◆ **Task requirements**:
With the images removed, write out every line below exactly.

◆ **Records**:
***
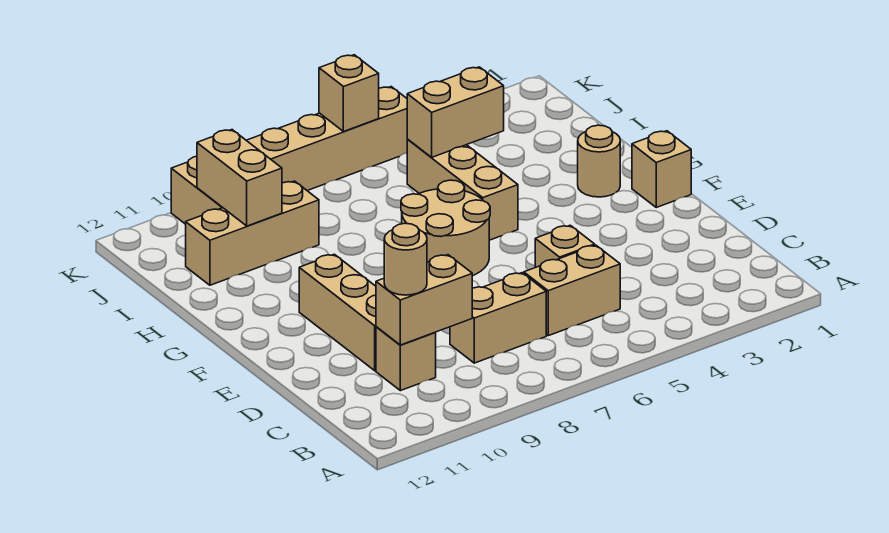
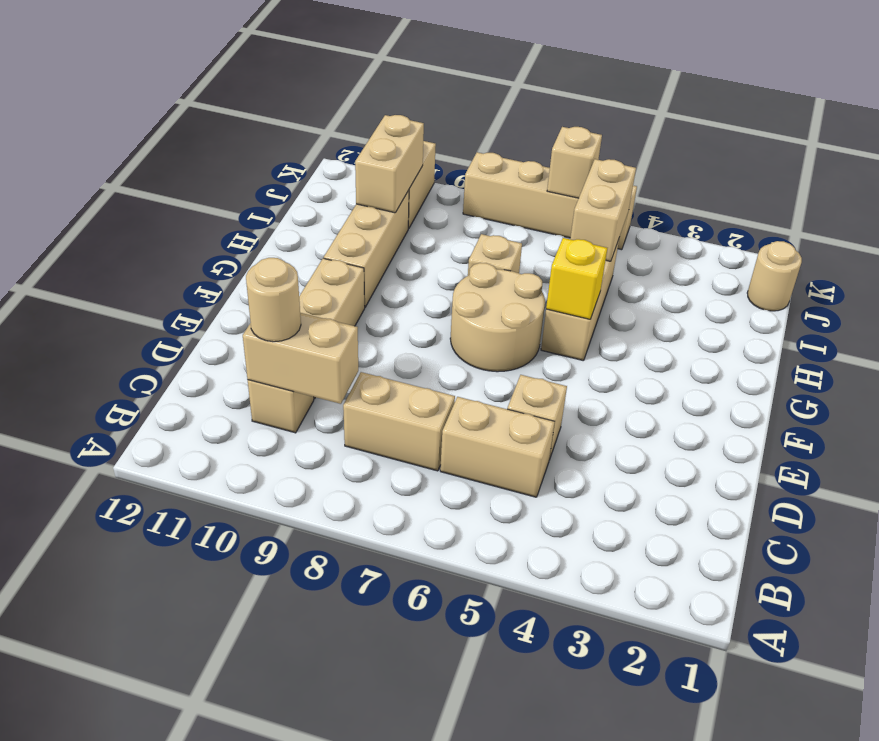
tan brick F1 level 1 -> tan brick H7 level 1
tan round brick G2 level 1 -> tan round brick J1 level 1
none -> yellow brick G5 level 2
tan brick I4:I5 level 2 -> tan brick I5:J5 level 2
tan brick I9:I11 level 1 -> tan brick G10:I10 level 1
***
◆ **Finished exercise**:
tan brick F1 level 1 -> tan brick H7 level 1
tan round brick G2 level 1 -> tan round brick J1 level 1
none -> yellow brick G5 level 2
tan brick I4:I5 level 2 -> tan brick I5:J5 level 2
tan brick I9:I11 level 1 -> tan brick G10:I10 level 1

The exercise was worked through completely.